● **What is required**: The word "plus" marks the lines to keep; find each one in the data and copy it.

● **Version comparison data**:
◇ ◇ ◇ ◇
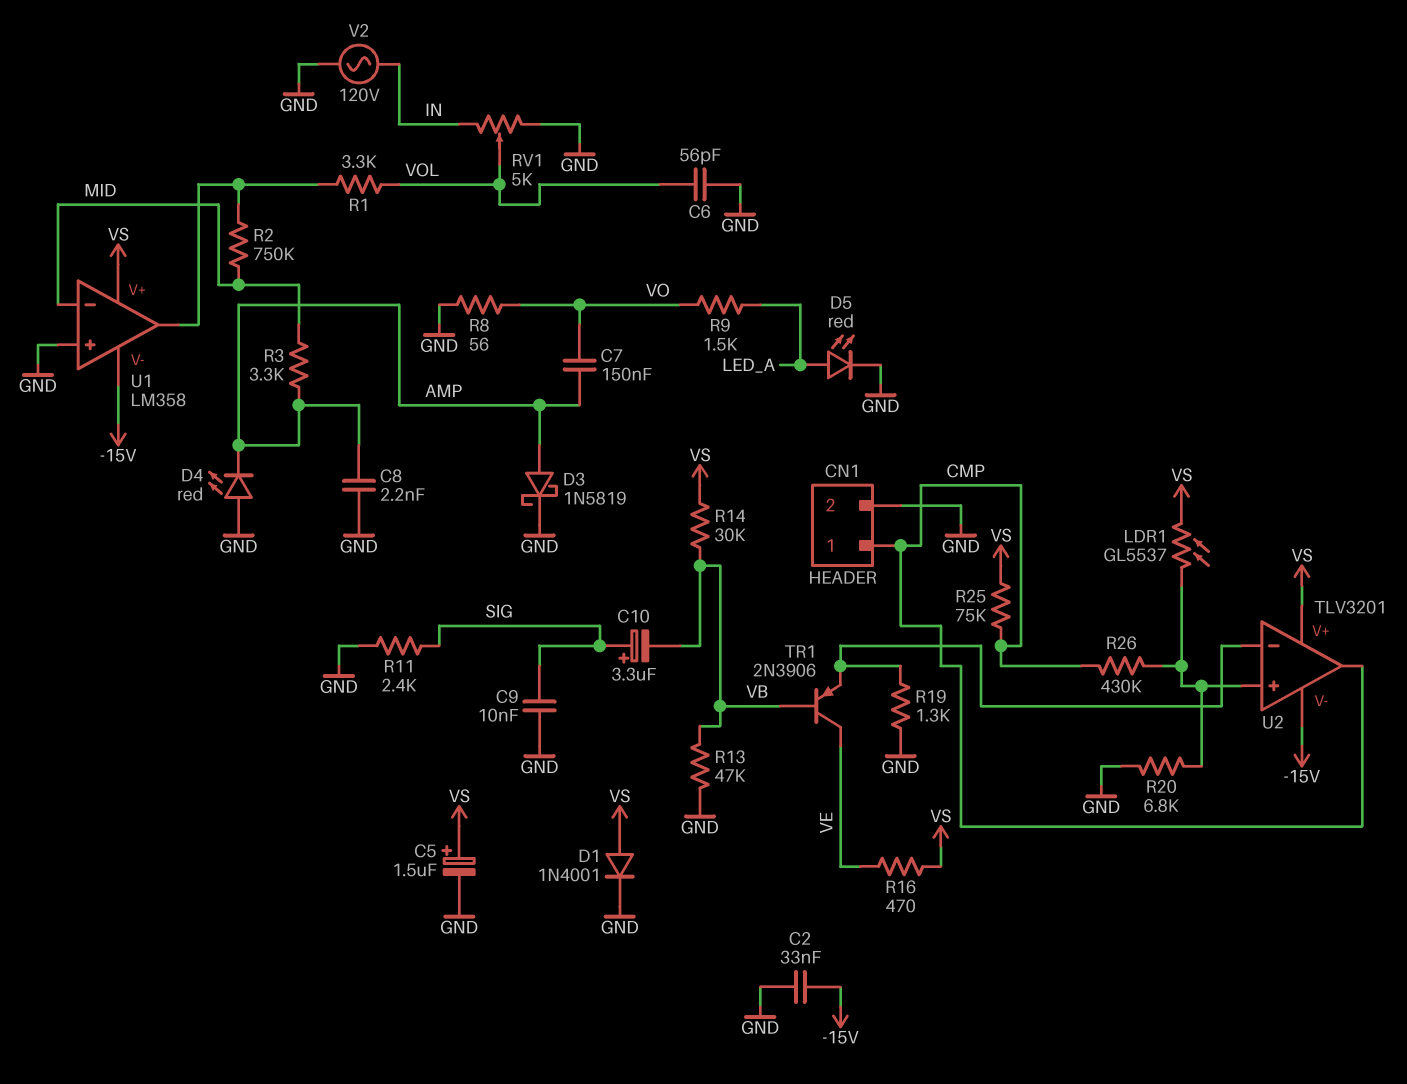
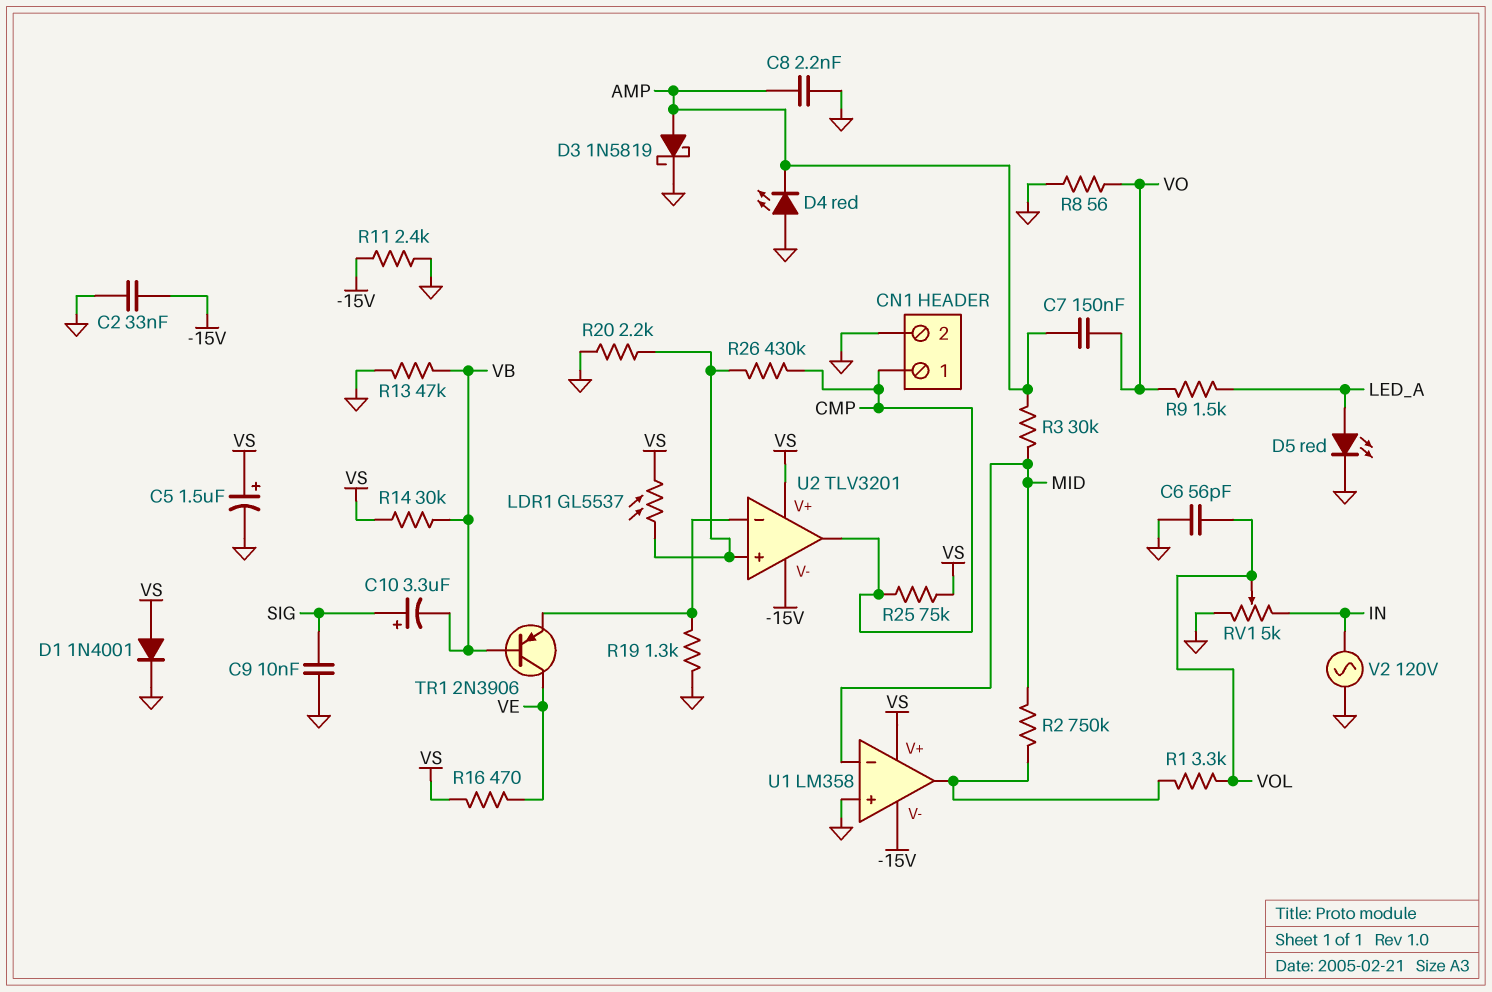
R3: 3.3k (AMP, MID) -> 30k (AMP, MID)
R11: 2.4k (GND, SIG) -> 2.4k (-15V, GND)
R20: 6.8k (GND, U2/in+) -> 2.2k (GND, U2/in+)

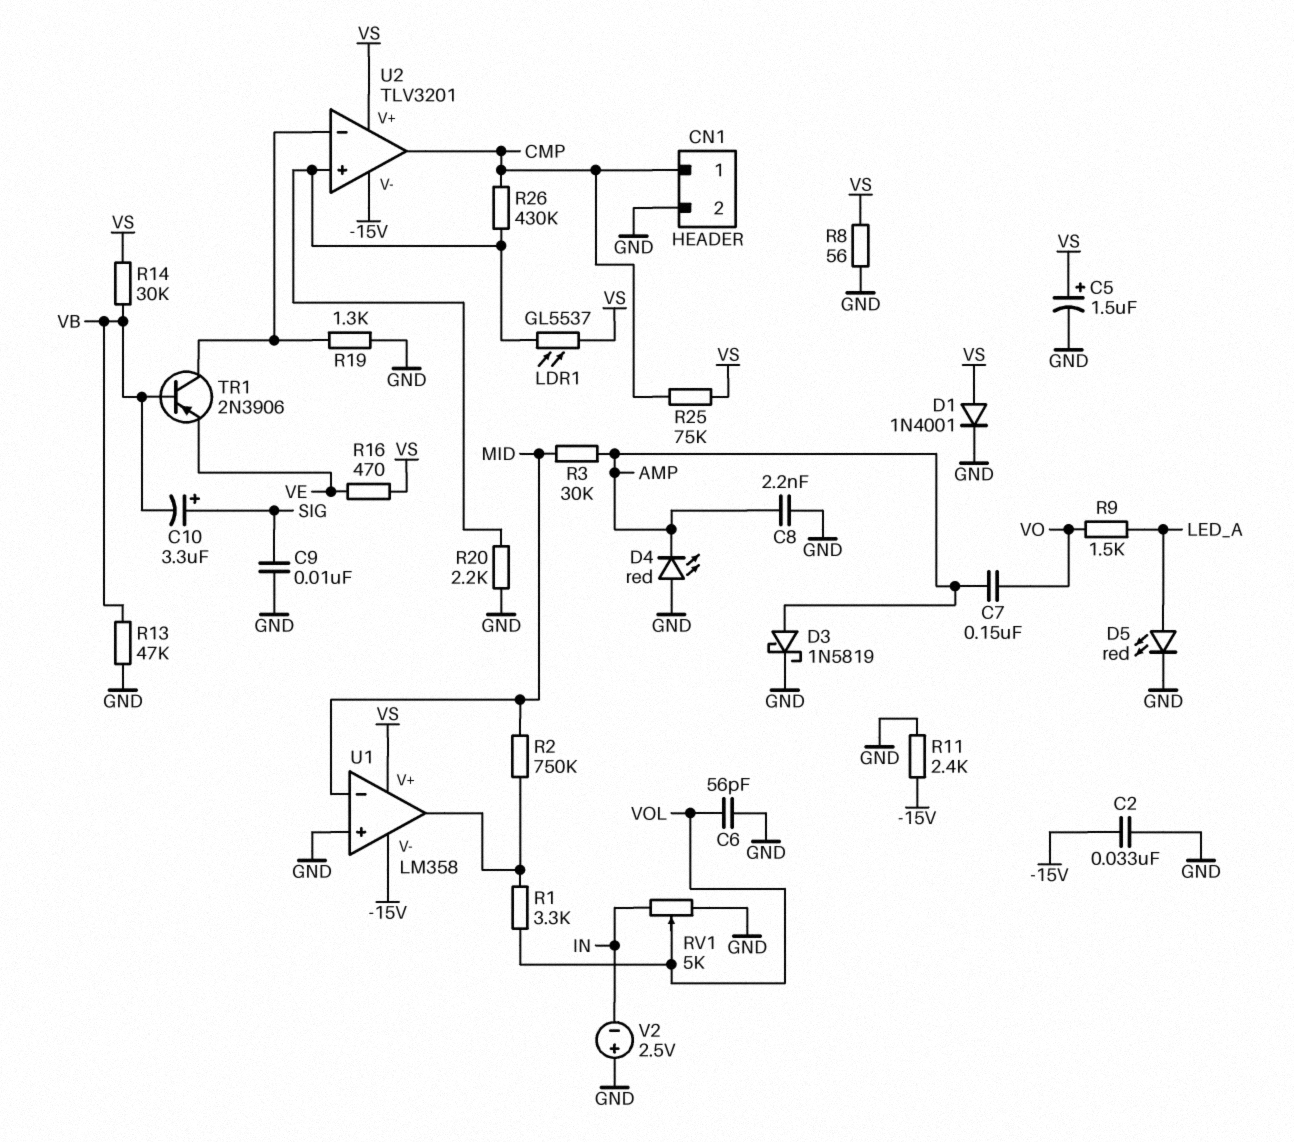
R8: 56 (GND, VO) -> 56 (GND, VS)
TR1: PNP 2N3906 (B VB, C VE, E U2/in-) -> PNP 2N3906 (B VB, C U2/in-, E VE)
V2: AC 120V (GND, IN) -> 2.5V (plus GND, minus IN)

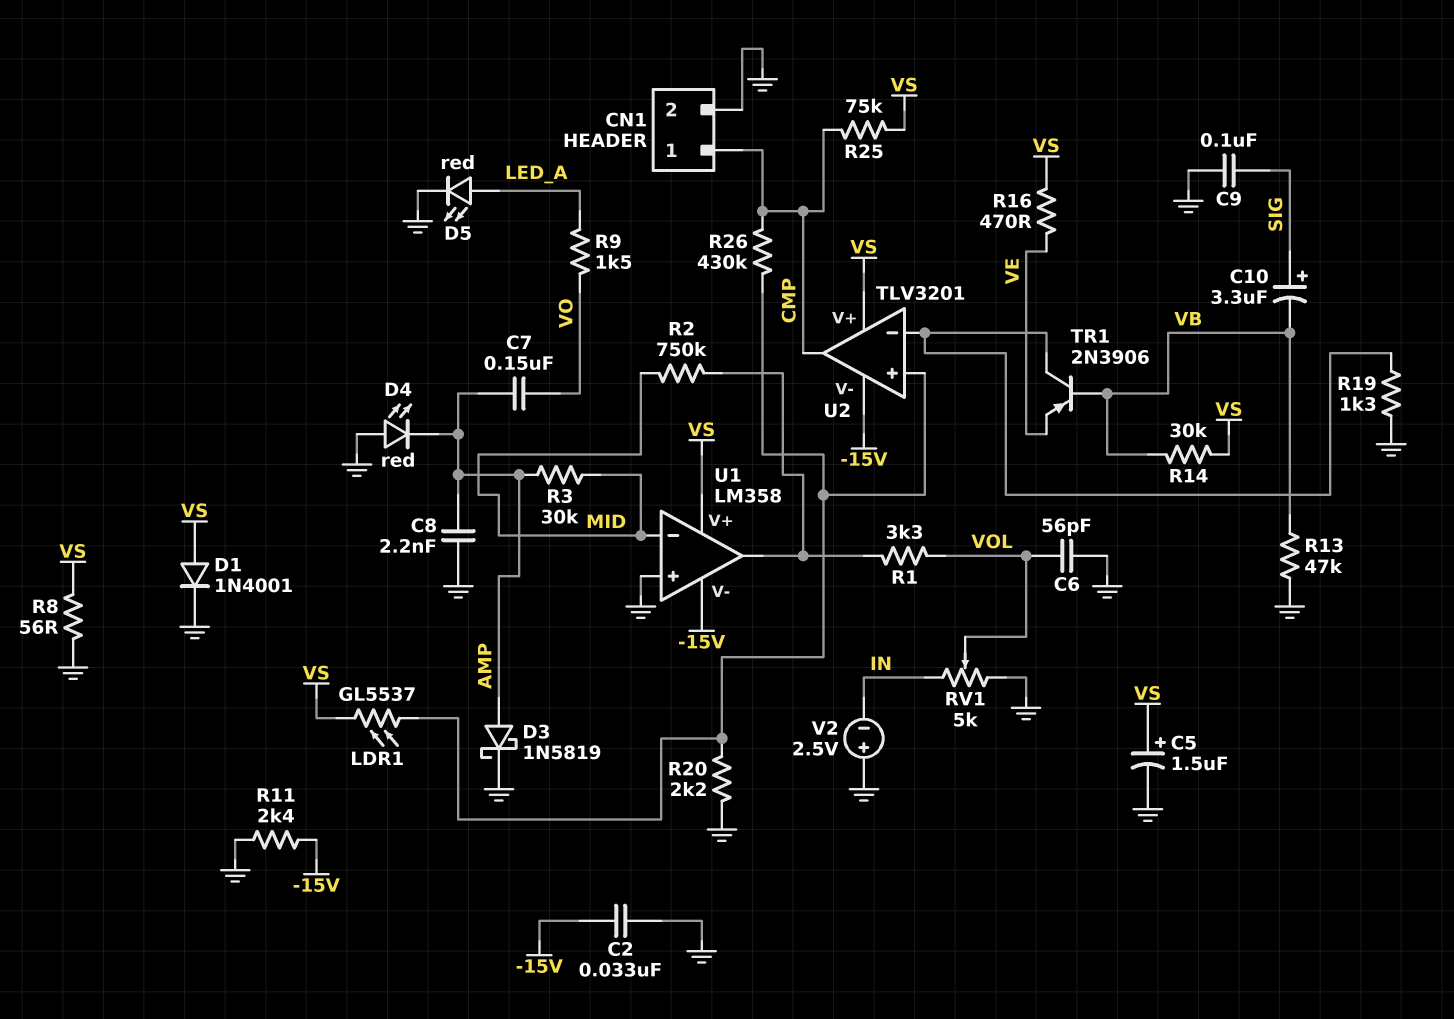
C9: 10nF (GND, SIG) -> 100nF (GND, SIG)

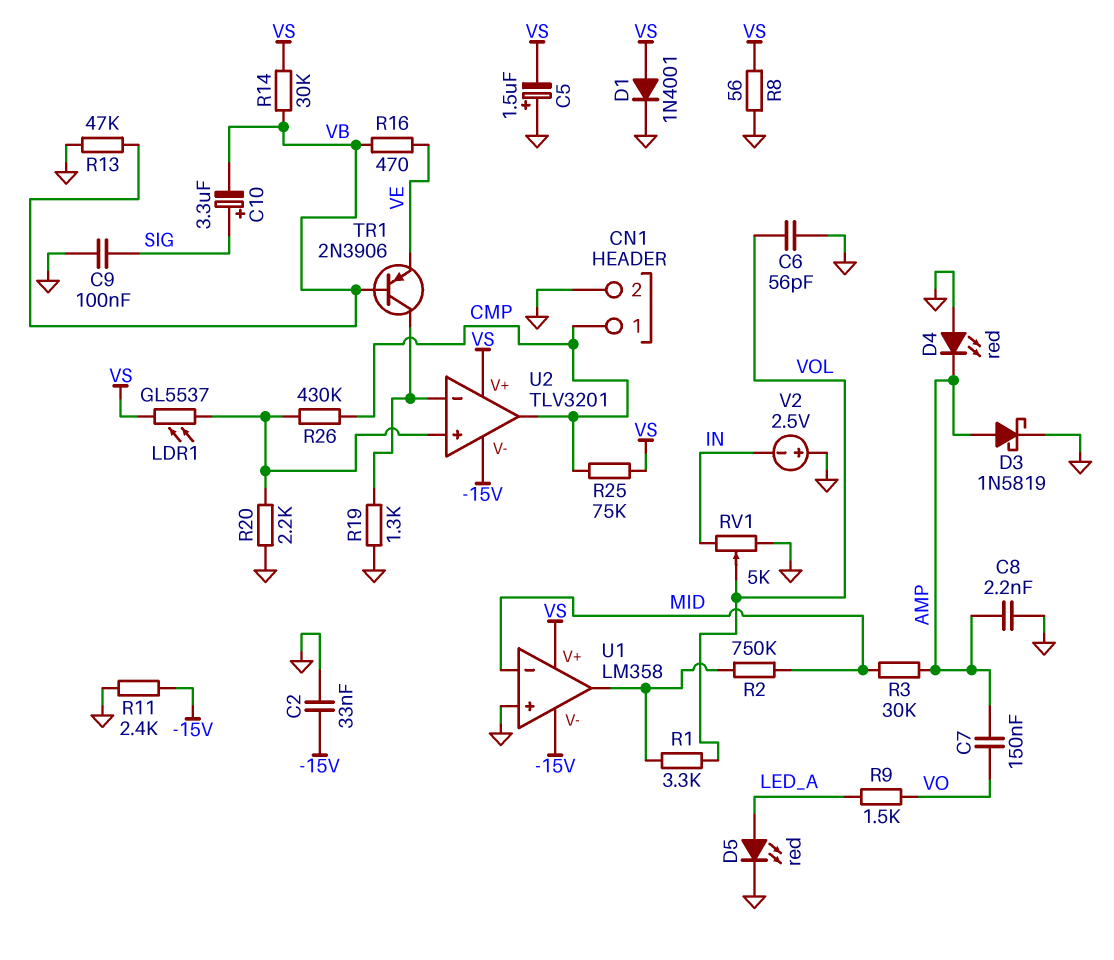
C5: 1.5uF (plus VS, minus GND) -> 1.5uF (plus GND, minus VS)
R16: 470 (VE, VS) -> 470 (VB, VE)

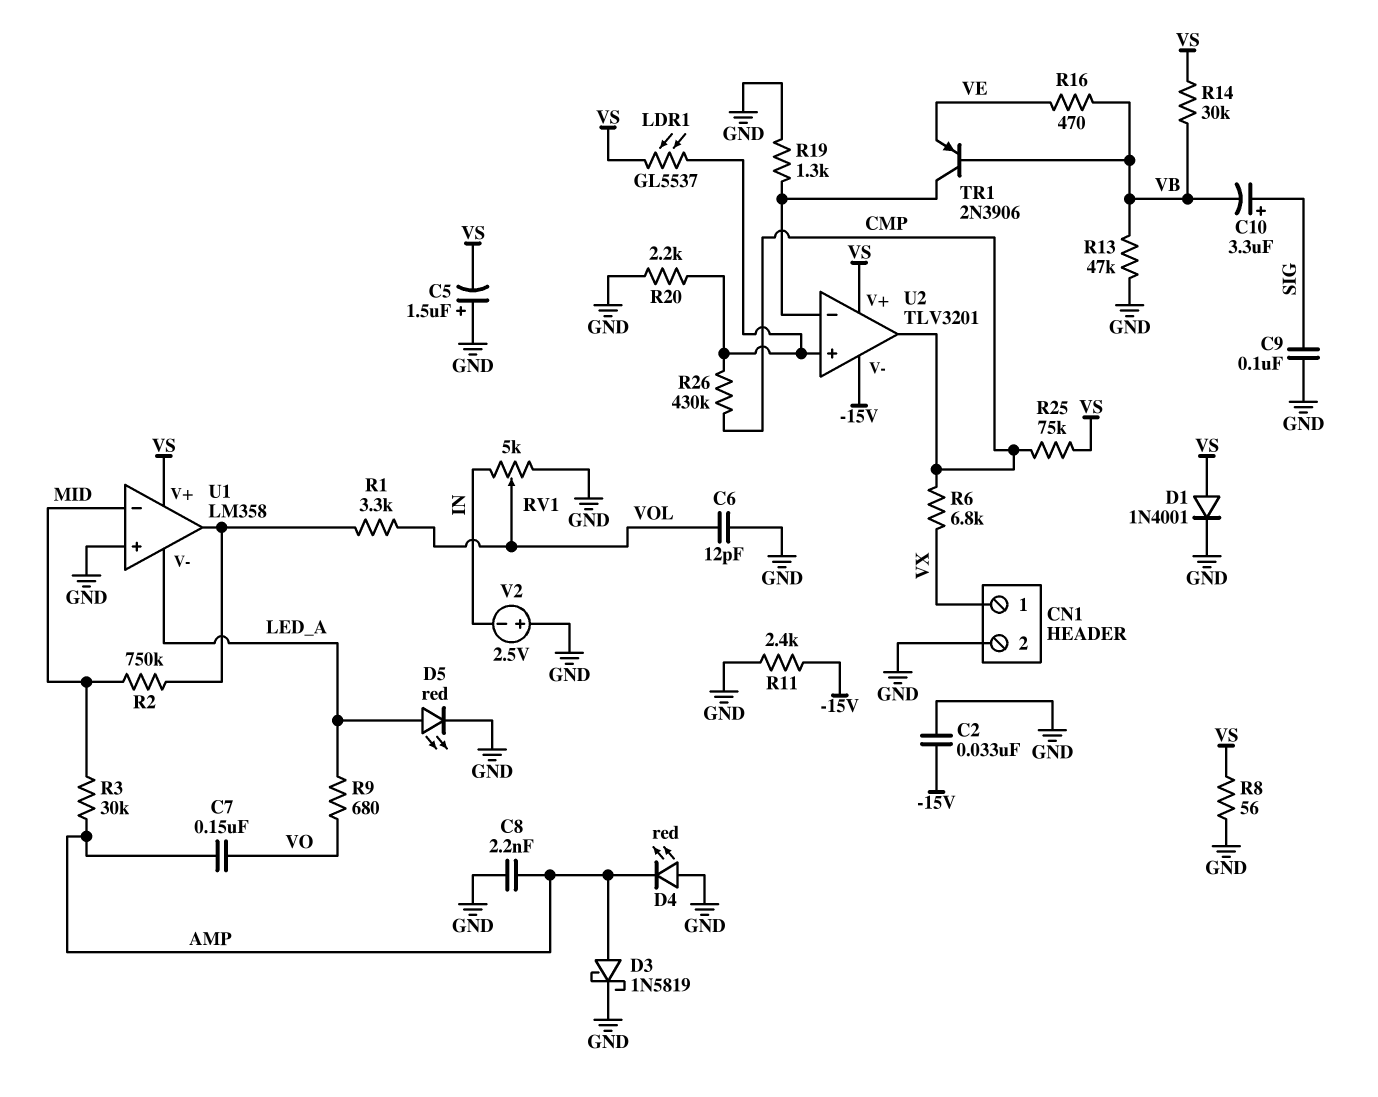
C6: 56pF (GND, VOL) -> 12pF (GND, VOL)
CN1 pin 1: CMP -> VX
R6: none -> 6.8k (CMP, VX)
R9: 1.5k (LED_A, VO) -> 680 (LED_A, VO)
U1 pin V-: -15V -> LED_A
◇ ◇ ◇ ◇
● **Response area**:
V2: AC 120V (GND, IN) -> 2.5V (plus GND, minus IN)
C5: 1.5uF (plus VS, minus GND) -> 1.5uF (plus GND, minus VS)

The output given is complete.